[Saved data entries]
- - - - - - -

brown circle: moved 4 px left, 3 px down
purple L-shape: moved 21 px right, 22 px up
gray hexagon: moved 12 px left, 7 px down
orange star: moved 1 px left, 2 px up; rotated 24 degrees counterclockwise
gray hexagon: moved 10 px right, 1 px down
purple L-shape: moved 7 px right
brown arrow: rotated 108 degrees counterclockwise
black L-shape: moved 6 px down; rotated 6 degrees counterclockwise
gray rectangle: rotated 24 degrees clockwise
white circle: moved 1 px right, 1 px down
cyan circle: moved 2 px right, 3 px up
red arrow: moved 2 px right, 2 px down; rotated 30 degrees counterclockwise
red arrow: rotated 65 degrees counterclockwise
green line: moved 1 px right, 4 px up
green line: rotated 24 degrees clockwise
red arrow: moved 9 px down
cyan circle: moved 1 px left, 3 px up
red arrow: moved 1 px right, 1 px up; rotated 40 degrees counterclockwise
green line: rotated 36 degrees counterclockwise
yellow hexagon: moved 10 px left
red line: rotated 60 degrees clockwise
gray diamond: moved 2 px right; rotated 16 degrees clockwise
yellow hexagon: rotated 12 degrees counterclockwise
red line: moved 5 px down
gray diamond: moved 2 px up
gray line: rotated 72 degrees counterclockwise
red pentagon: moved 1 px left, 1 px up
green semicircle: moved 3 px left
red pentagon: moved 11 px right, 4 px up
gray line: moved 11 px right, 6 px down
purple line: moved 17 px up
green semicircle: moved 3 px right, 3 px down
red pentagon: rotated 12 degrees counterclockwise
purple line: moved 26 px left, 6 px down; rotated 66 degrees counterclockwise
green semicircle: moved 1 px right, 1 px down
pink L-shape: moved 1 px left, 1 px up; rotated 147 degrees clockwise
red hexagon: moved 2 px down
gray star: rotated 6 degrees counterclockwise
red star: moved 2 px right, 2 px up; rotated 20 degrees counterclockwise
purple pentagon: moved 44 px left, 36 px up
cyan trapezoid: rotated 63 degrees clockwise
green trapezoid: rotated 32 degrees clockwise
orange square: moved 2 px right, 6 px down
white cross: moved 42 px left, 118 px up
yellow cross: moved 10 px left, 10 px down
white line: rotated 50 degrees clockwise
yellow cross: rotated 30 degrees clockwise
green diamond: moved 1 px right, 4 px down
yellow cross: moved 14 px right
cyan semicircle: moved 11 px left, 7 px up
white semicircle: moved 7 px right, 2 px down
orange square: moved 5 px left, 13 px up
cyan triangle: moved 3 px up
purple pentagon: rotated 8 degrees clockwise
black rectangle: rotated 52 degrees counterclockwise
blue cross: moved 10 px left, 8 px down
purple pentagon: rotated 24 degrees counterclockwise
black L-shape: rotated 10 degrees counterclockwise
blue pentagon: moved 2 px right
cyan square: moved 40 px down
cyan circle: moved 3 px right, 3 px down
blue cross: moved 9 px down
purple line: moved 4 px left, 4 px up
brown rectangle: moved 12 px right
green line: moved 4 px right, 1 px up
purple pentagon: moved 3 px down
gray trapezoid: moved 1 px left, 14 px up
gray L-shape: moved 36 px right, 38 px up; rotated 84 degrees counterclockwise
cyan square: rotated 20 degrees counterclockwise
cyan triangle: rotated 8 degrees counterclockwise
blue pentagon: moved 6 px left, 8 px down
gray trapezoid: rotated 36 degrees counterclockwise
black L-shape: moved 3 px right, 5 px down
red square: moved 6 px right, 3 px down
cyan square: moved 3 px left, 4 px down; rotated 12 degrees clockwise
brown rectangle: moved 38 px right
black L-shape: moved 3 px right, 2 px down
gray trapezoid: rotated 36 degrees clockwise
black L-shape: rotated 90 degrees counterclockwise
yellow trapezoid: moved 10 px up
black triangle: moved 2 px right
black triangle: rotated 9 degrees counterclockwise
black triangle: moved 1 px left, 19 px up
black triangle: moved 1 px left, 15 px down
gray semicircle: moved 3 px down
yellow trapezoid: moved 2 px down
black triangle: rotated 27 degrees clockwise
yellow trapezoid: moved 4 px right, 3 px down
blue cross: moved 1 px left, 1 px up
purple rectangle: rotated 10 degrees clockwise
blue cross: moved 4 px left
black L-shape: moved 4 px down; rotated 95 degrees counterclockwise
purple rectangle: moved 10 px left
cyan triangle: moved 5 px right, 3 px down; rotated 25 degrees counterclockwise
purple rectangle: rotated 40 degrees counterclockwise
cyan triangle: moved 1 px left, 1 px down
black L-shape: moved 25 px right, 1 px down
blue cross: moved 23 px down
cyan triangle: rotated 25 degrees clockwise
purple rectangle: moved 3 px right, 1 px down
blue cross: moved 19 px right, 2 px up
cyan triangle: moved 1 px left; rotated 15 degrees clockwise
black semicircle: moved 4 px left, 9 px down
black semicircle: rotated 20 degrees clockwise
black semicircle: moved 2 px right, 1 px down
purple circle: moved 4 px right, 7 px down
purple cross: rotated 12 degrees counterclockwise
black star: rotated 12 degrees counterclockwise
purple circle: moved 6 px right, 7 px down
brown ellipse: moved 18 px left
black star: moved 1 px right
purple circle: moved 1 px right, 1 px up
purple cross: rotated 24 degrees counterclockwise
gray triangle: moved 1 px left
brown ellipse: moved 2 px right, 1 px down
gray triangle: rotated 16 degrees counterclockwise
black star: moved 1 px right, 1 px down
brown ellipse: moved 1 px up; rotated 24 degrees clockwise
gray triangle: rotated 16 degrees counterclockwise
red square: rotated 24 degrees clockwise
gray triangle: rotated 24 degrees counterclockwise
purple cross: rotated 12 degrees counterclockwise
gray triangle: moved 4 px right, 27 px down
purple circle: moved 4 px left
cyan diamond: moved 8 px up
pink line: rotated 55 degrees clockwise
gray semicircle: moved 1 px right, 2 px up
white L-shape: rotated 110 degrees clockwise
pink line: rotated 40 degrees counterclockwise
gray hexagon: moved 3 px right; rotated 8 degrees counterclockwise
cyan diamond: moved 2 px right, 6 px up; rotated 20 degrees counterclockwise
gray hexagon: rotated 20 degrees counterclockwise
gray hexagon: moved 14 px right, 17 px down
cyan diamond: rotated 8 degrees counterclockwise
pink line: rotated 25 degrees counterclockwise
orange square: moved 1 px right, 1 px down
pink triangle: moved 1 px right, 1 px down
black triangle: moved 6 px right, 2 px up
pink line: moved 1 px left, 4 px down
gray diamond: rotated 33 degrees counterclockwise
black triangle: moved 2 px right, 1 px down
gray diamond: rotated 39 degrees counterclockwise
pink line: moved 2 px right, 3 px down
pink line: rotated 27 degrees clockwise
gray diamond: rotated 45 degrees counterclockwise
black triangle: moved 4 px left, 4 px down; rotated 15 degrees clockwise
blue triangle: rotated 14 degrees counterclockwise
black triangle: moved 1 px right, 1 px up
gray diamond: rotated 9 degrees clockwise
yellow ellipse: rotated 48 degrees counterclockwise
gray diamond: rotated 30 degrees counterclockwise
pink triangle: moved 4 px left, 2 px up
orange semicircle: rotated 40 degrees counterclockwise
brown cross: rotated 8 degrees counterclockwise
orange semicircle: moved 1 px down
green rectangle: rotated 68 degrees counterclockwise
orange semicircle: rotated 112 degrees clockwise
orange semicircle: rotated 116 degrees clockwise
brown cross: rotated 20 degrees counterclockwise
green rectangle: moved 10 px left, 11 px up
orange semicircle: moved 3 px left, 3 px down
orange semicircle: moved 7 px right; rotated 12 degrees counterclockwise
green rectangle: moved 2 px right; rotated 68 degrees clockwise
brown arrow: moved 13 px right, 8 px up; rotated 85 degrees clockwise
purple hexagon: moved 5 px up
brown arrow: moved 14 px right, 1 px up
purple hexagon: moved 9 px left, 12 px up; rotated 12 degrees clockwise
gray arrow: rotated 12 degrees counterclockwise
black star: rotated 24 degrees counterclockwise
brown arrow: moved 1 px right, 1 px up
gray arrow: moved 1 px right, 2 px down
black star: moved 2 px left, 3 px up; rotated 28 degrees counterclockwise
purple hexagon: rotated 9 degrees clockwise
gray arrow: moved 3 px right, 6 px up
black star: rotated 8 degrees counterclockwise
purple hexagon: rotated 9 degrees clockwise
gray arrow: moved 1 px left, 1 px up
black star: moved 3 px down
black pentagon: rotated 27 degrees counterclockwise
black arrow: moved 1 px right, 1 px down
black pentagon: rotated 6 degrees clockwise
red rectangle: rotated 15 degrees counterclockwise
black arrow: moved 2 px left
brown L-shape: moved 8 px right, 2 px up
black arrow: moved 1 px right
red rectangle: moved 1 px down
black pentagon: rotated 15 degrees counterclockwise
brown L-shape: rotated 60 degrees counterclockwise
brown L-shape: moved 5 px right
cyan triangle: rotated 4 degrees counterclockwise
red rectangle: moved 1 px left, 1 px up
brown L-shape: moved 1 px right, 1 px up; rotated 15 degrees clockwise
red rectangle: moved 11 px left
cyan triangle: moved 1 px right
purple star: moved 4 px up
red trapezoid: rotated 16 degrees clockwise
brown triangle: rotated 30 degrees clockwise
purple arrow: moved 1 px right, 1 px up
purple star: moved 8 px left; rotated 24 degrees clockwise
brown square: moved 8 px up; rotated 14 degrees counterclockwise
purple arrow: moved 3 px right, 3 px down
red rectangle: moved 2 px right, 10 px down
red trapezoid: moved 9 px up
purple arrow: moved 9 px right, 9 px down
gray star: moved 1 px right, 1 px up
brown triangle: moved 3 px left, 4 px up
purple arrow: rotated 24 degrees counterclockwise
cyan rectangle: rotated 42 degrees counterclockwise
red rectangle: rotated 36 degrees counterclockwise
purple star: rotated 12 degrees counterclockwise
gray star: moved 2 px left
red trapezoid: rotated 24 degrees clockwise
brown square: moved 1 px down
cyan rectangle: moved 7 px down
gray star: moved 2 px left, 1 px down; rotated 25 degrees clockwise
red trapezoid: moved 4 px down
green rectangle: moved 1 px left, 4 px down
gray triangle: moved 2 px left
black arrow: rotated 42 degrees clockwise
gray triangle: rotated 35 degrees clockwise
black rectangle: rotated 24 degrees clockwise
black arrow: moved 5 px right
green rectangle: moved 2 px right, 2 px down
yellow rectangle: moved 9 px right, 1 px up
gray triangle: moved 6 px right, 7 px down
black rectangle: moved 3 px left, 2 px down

- - - - - - -

## PROBLEM
Rewrite the records from the first line through the line containing "green line: rotated 36", changing "red arrow" to "blue arrow" and keeping everything else the same.

## OUTPUT FOR THIS EXERCISE
brown circle: moved 4 px left, 3 px down
purple L-shape: moved 21 px right, 22 px up
gray hexagon: moved 12 px left, 7 px down
orange star: moved 1 px left, 2 px up; rotated 24 degrees counterclockwise
gray hexagon: moved 10 px right, 1 px down
purple L-shape: moved 7 px right
brown arrow: rotated 108 degrees counterclockwise
black L-shape: moved 6 px down; rotated 6 degrees counterclockwise
gray rectangle: rotated 24 degrees clockwise
white circle: moved 1 px right, 1 px down
cyan circle: moved 2 px right, 3 px up
blue arrow: moved 2 px right, 2 px down; rotated 30 degrees counterclockwise
blue arrow: rotated 65 degrees counterclockwise
green line: moved 1 px right, 4 px up
green line: rotated 24 degrees clockwise
blue arrow: moved 9 px down
cyan circle: moved 1 px left, 3 px up
blue arrow: moved 1 px right, 1 px up; rotated 40 degrees counterclockwise
green line: rotated 36 degrees counterclockwise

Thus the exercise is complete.